Every entry that follows should be output exactly, and every image in it left out.

Before and after images
───

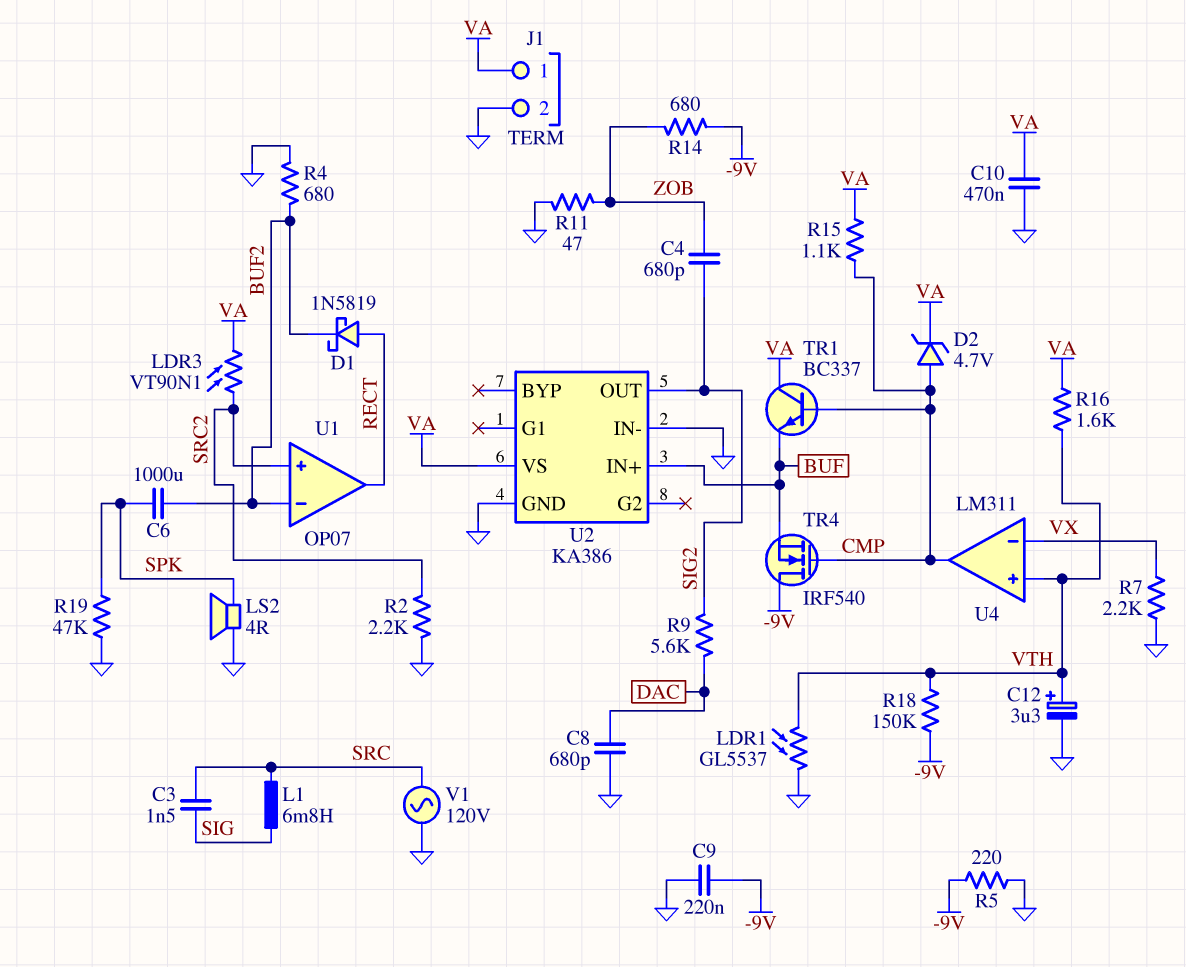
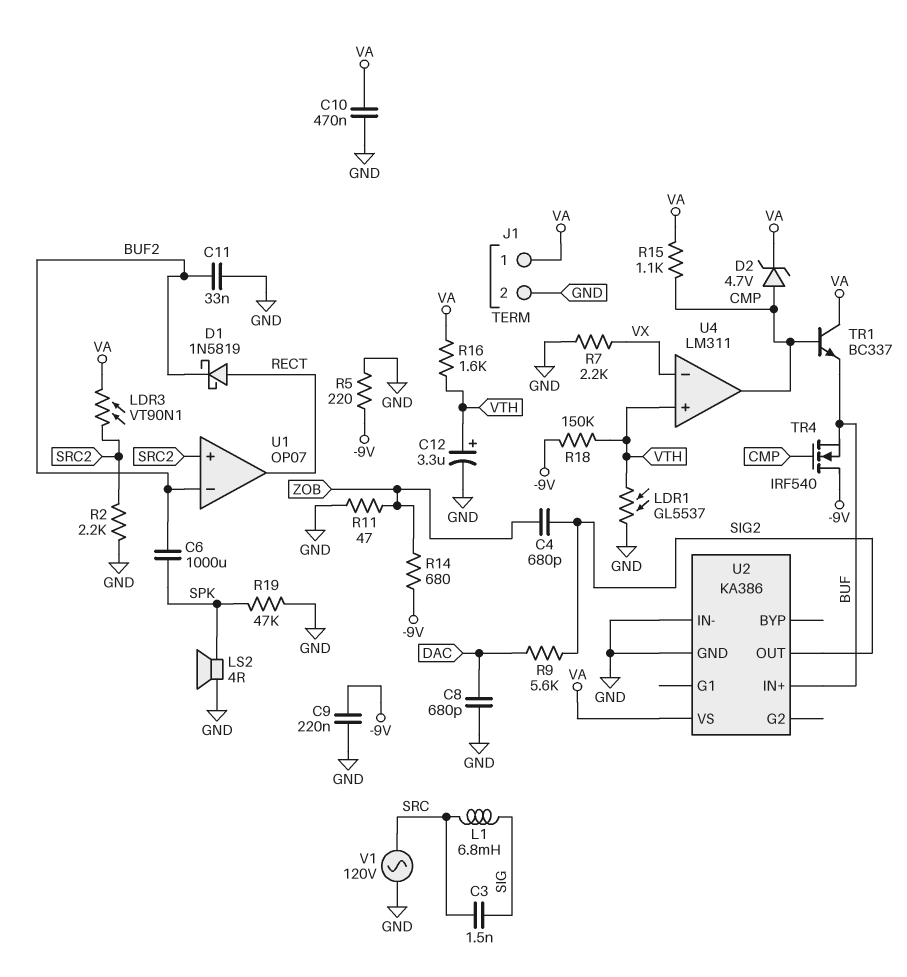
C11: none -> 33nF (BUF2, GND)
R4: 680 (BUF2, GND) -> none

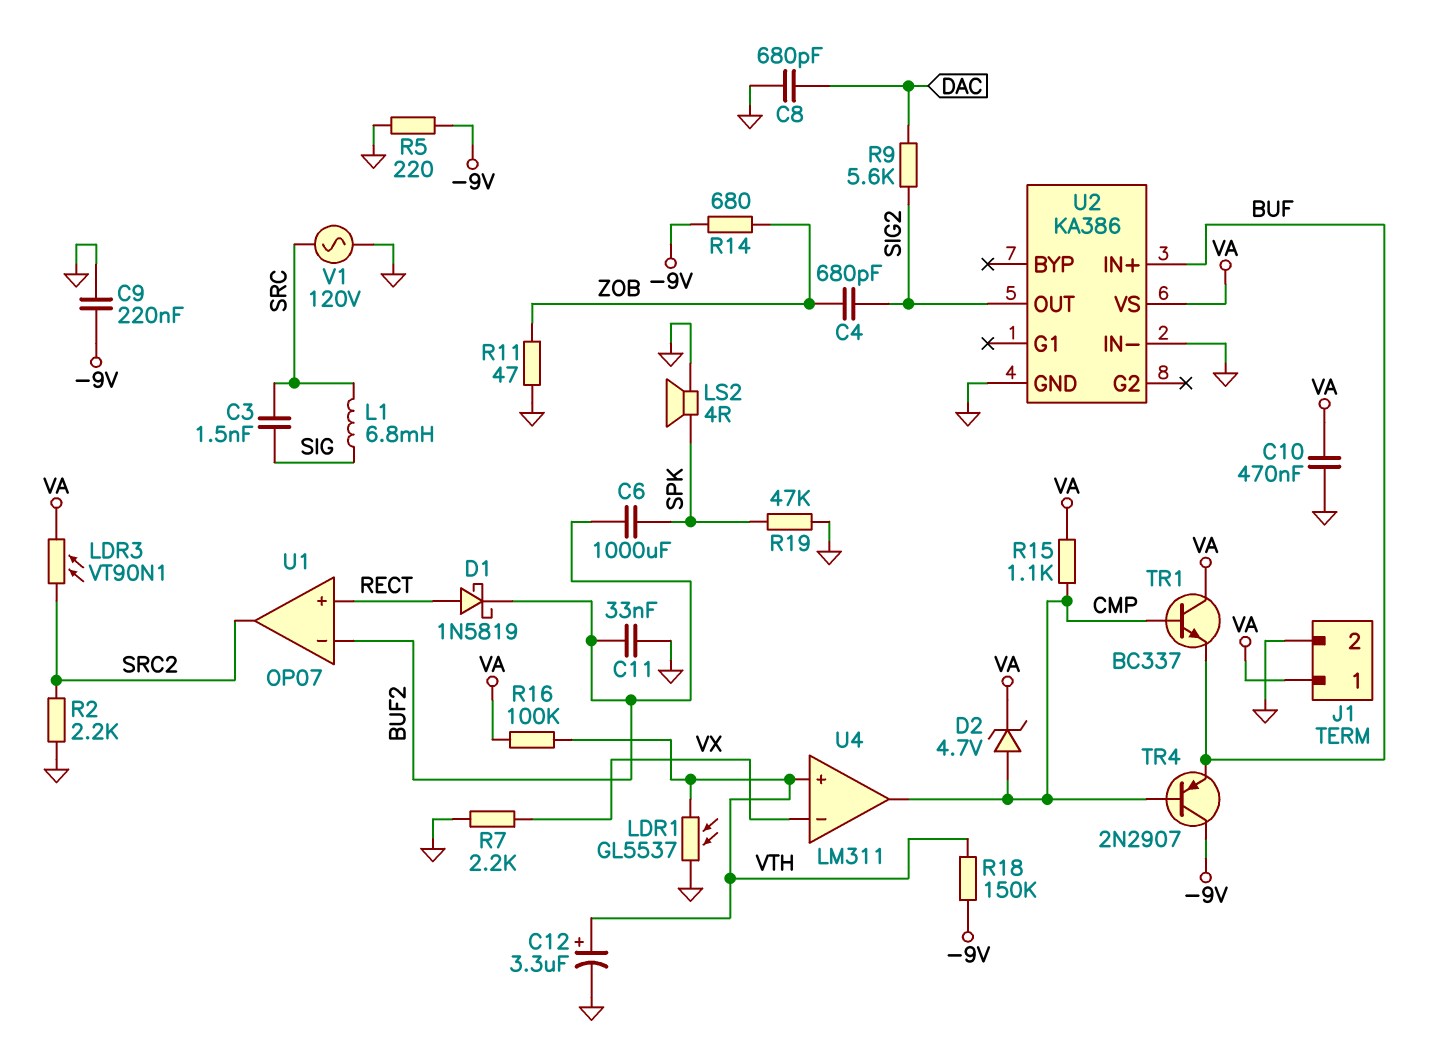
R16: 1.6k (VA, VTH) -> 100k (VA, VTH)
TR4: NMOS IRF540 (G CMP, D -9V, S BUF) -> PNP 2N2907 (B CMP, C -9V, E BUF)
U1 pin in+: SRC2 -> RECT
U1 pin out: RECT -> SRC2

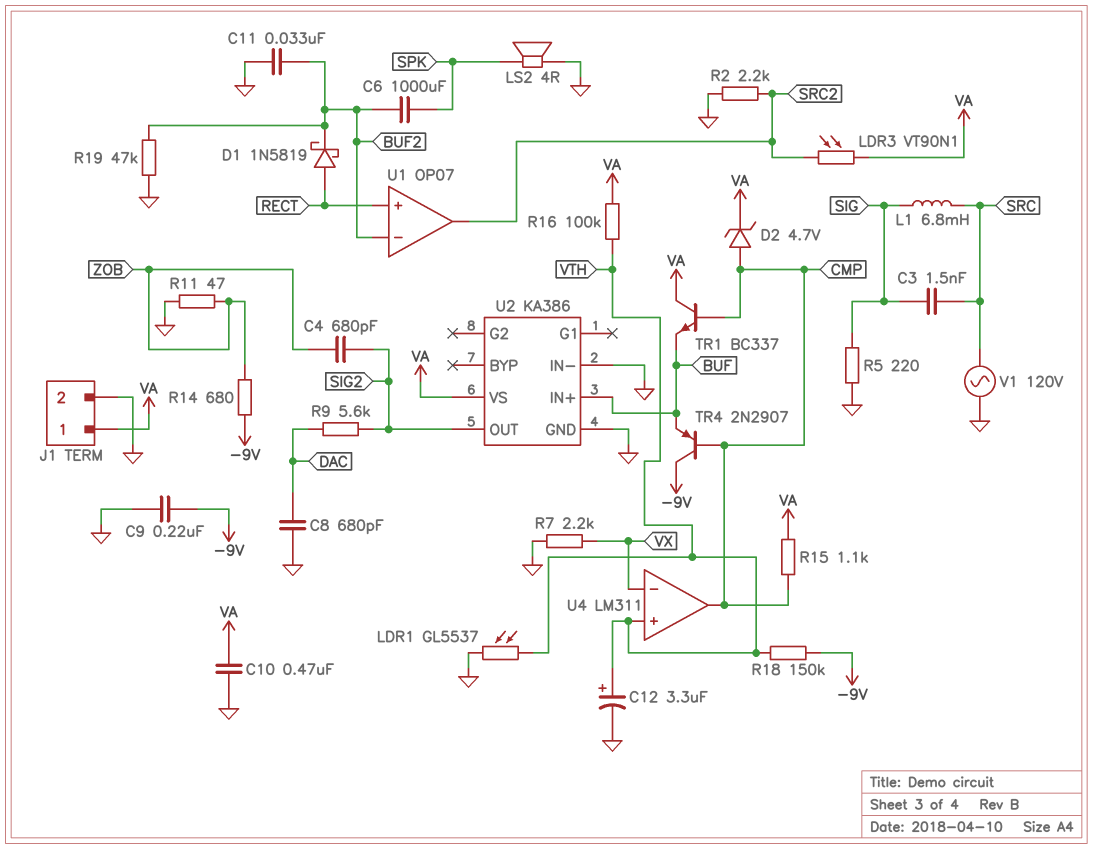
R5: 220 (-9V, GND) -> 220 (GND, SIG)
R19: 47k (GND, SPK) -> 47k (BUF2, GND)

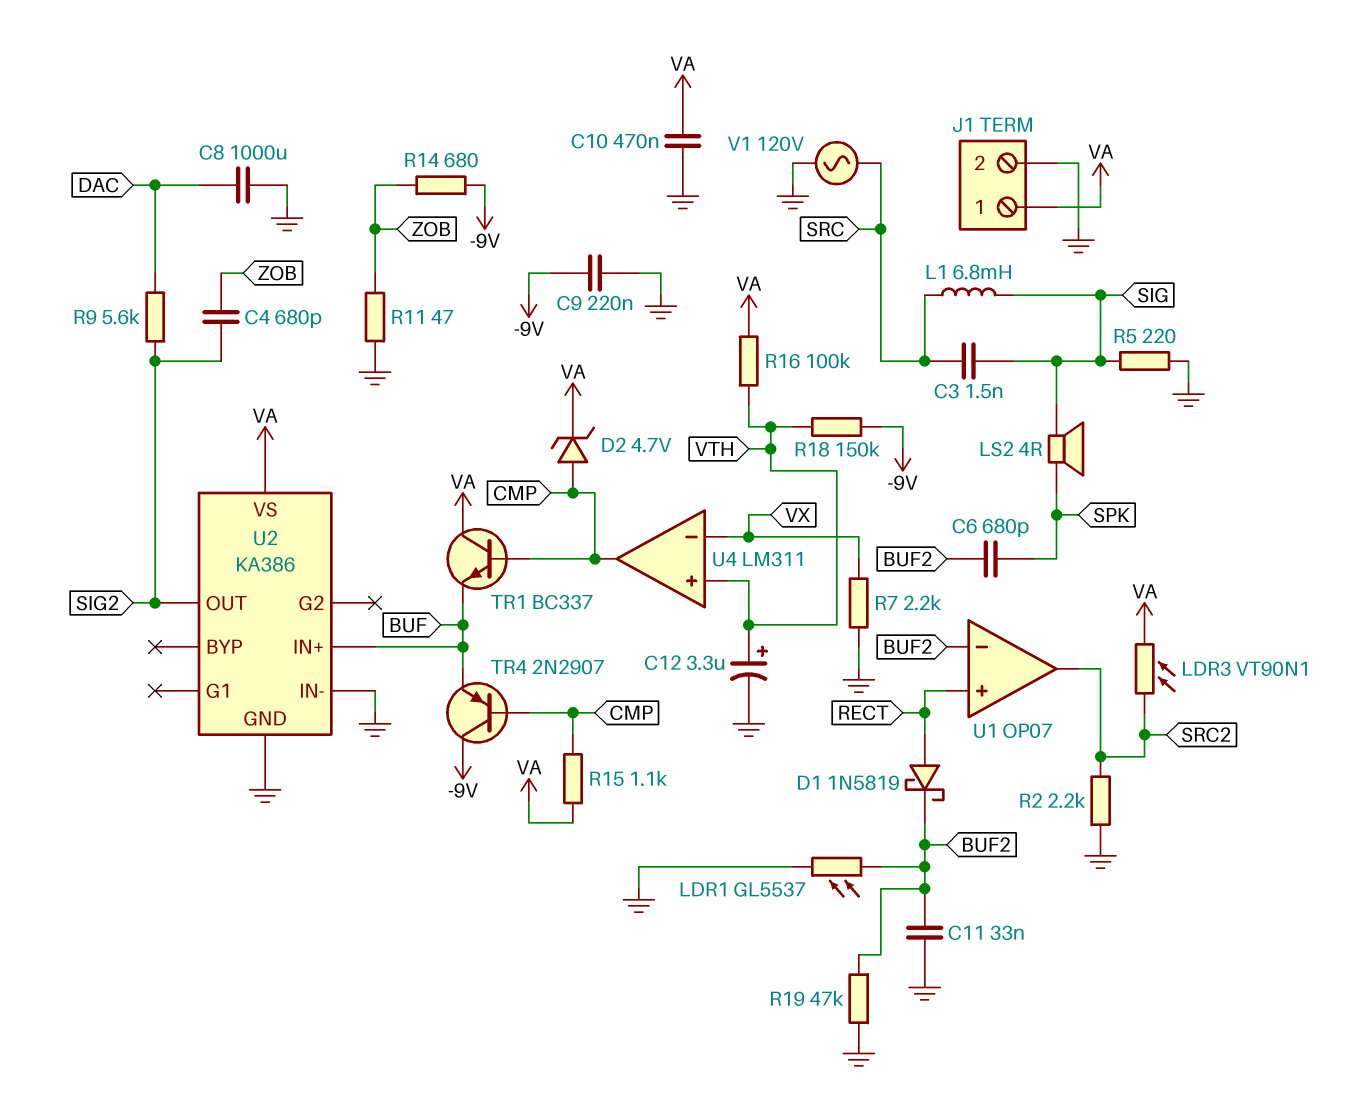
C6: 1000uF (BUF2, SPK) -> 680pF (BUF2, SPK)
C8: 680pF (DAC, GND) -> 1000uF (DAC, GND)
LDR1: GL5537 (GND, VTH) -> GL5537 (BUF2, GND)
LS2: speaker 4R (GND, SPK) -> speaker 4R (SIG, SPK)

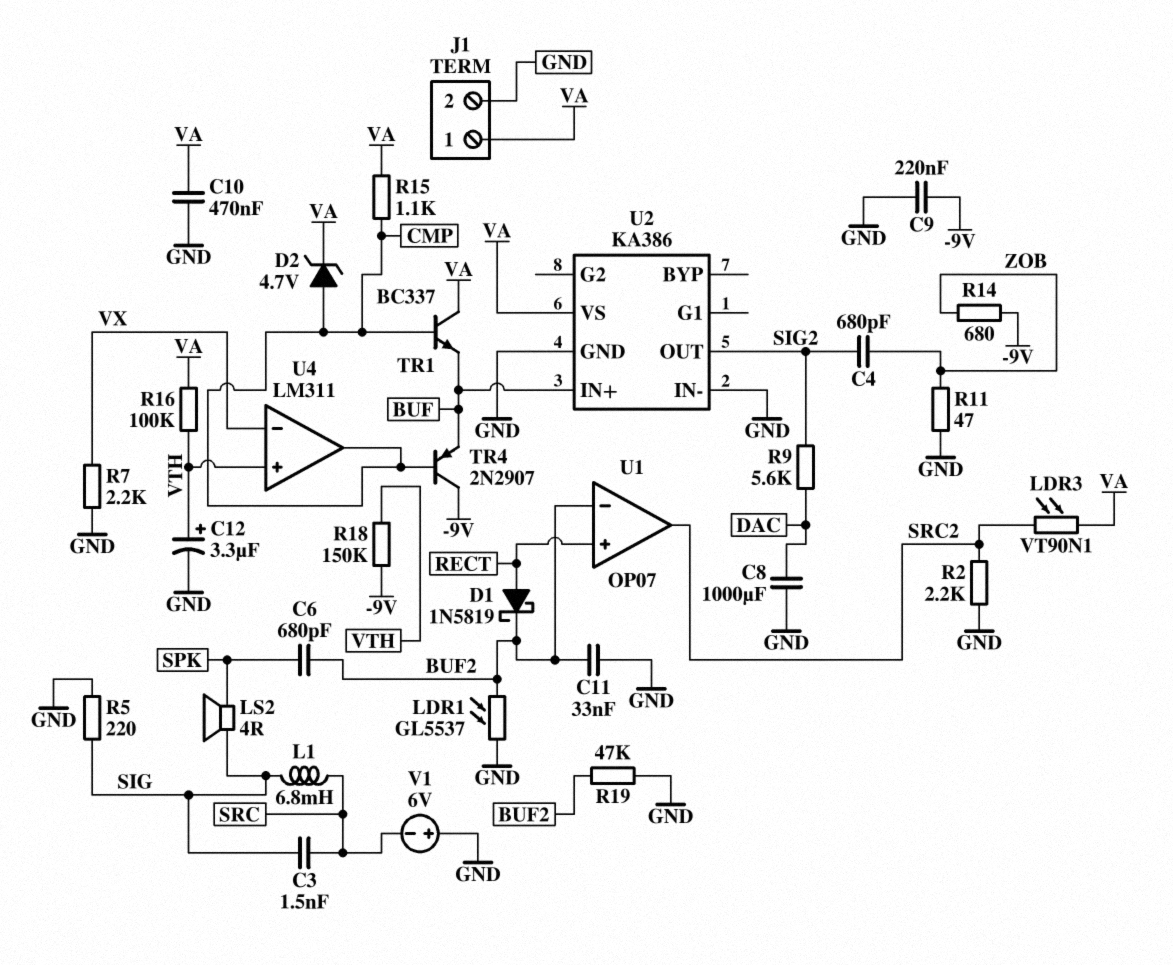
V1: AC 120V (GND, SRC) -> 6V (plus GND, minus SRC)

───

• SOLUTION FOR THIS PROBLEM:
C11: none -> 33nF (BUF2, GND)
R4: 680 (BUF2, GND) -> none

R16: 1.6k (VA, VTH) -> 100k (VA, VTH)
TR4: NMOS IRF540 (G CMP, D -9V, S BUF) -> PNP 2N2907 (B CMP, C -9V, E BUF)
U1 pin in+: SRC2 -> RECT
U1 pin out: RECT -> SRC2

R5: 220 (-9V, GND) -> 220 (GND, SIG)
R19: 47k (GND, SPK) -> 47k (BUF2, GND)

C6: 1000uF (BUF2, SPK) -> 680pF (BUF2, SPK)
C8: 680pF (DAC, GND) -> 1000uF (DAC, GND)
LDR1: GL5537 (GND, VTH) -> GL5537 (BUF2, GND)
LS2: speaker 4R (GND, SPK) -> speaker 4R (SIG, SPK)

V1: AC 120V (GND, SRC) -> 6V (plus GND, minus SRC)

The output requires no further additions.